* TASK STATEMENT *
Copy every record below exactly as it appears.

Object inventory comparisons
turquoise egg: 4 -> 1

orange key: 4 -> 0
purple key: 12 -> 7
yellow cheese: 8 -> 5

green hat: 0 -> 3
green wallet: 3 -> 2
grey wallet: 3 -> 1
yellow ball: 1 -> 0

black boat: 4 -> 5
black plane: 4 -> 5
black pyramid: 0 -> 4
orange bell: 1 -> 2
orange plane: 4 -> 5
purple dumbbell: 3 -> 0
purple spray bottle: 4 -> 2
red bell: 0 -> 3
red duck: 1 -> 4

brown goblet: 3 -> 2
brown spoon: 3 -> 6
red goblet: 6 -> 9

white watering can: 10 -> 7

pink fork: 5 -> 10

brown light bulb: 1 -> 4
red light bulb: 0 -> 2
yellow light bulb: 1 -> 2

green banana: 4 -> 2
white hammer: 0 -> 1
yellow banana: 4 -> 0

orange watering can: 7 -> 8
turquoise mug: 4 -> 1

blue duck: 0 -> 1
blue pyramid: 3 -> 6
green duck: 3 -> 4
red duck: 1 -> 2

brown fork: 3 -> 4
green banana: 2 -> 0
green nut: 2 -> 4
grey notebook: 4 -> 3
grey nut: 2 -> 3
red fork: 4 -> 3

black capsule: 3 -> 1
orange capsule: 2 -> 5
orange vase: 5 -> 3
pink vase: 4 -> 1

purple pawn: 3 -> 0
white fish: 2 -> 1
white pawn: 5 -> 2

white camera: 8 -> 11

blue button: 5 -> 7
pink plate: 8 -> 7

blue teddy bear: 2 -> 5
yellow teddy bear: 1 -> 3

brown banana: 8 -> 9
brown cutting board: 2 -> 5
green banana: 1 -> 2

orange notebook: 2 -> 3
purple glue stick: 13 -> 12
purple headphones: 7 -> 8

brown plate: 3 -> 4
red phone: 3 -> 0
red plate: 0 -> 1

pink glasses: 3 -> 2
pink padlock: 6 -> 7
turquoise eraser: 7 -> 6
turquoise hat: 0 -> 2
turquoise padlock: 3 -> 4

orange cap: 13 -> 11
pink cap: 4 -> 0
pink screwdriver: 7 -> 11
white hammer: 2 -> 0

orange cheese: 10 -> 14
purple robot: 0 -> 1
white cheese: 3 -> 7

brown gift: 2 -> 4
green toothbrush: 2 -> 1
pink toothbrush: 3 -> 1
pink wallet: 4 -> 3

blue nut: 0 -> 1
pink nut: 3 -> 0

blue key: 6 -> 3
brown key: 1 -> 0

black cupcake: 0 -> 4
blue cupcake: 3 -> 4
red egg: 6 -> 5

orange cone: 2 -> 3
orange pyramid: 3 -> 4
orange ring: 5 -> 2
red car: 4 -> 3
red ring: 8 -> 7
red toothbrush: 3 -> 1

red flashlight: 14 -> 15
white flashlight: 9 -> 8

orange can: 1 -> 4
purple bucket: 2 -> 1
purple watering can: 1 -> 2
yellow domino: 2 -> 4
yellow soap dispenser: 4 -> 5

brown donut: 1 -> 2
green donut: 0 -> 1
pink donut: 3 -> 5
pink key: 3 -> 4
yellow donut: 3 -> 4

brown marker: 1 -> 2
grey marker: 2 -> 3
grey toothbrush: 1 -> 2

* EXPECTED OUTPUT *
turquoise egg: 4 -> 1

orange key: 4 -> 0
purple key: 12 -> 7
yellow cheese: 8 -> 5

green hat: 0 -> 3
green wallet: 3 -> 2
grey wallet: 3 -> 1
yellow ball: 1 -> 0

black boat: 4 -> 5
black plane: 4 -> 5
black pyramid: 0 -> 4
orange bell: 1 -> 2
orange plane: 4 -> 5
purple dumbbell: 3 -> 0
purple spray bottle: 4 -> 2
red bell: 0 -> 3
red duck: 1 -> 4

brown goblet: 3 -> 2
brown spoon: 3 -> 6
red goblet: 6 -> 9

white watering can: 10 -> 7

pink fork: 5 -> 10

brown light bulb: 1 -> 4
red light bulb: 0 -> 2
yellow light bulb: 1 -> 2

green banana: 4 -> 2
white hammer: 0 -> 1
yellow banana: 4 -> 0

orange watering can: 7 -> 8
turquoise mug: 4 -> 1

blue duck: 0 -> 1
blue pyramid: 3 -> 6
green duck: 3 -> 4
red duck: 1 -> 2

brown fork: 3 -> 4
green banana: 2 -> 0
green nut: 2 -> 4
grey notebook: 4 -> 3
grey nut: 2 -> 3
red fork: 4 -> 3

black capsule: 3 -> 1
orange capsule: 2 -> 5
orange vase: 5 -> 3
pink vase: 4 -> 1

purple pawn: 3 -> 0
white fish: 2 -> 1
white pawn: 5 -> 2

white camera: 8 -> 11

blue button: 5 -> 7
pink plate: 8 -> 7

blue teddy bear: 2 -> 5
yellow teddy bear: 1 -> 3

brown banana: 8 -> 9
brown cutting board: 2 -> 5
green banana: 1 -> 2

orange notebook: 2 -> 3
purple glue stick: 13 -> 12
purple headphones: 7 -> 8

brown plate: 3 -> 4
red phone: 3 -> 0
red plate: 0 -> 1

pink glasses: 3 -> 2
pink padlock: 6 -> 7
turquoise eraser: 7 -> 6
turquoise hat: 0 -> 2
turquoise padlock: 3 -> 4

orange cap: 13 -> 11
pink cap: 4 -> 0
pink screwdriver: 7 -> 11
white hammer: 2 -> 0

orange cheese: 10 -> 14
purple robot: 0 -> 1
white cheese: 3 -> 7

brown gift: 2 -> 4
green toothbrush: 2 -> 1
pink toothbrush: 3 -> 1
pink wallet: 4 -> 3

blue nut: 0 -> 1
pink nut: 3 -> 0

blue key: 6 -> 3
brown key: 1 -> 0

black cupcake: 0 -> 4
blue cupcake: 3 -> 4
red egg: 6 -> 5

orange cone: 2 -> 3
orange pyramid: 3 -> 4
orange ring: 5 -> 2
red car: 4 -> 3
red ring: 8 -> 7
red toothbrush: 3 -> 1

red flashlight: 14 -> 15
white flashlight: 9 -> 8

orange can: 1 -> 4
purple bucket: 2 -> 1
purple watering can: 1 -> 2
yellow domino: 2 -> 4
yellow soap dispenser: 4 -> 5

brown donut: 1 -> 2
green donut: 0 -> 1
pink donut: 3 -> 5
pink key: 3 -> 4
yellow donut: 3 -> 4

brown marker: 1 -> 2
grey marker: 2 -> 3
grey toothbrush: 1 -> 2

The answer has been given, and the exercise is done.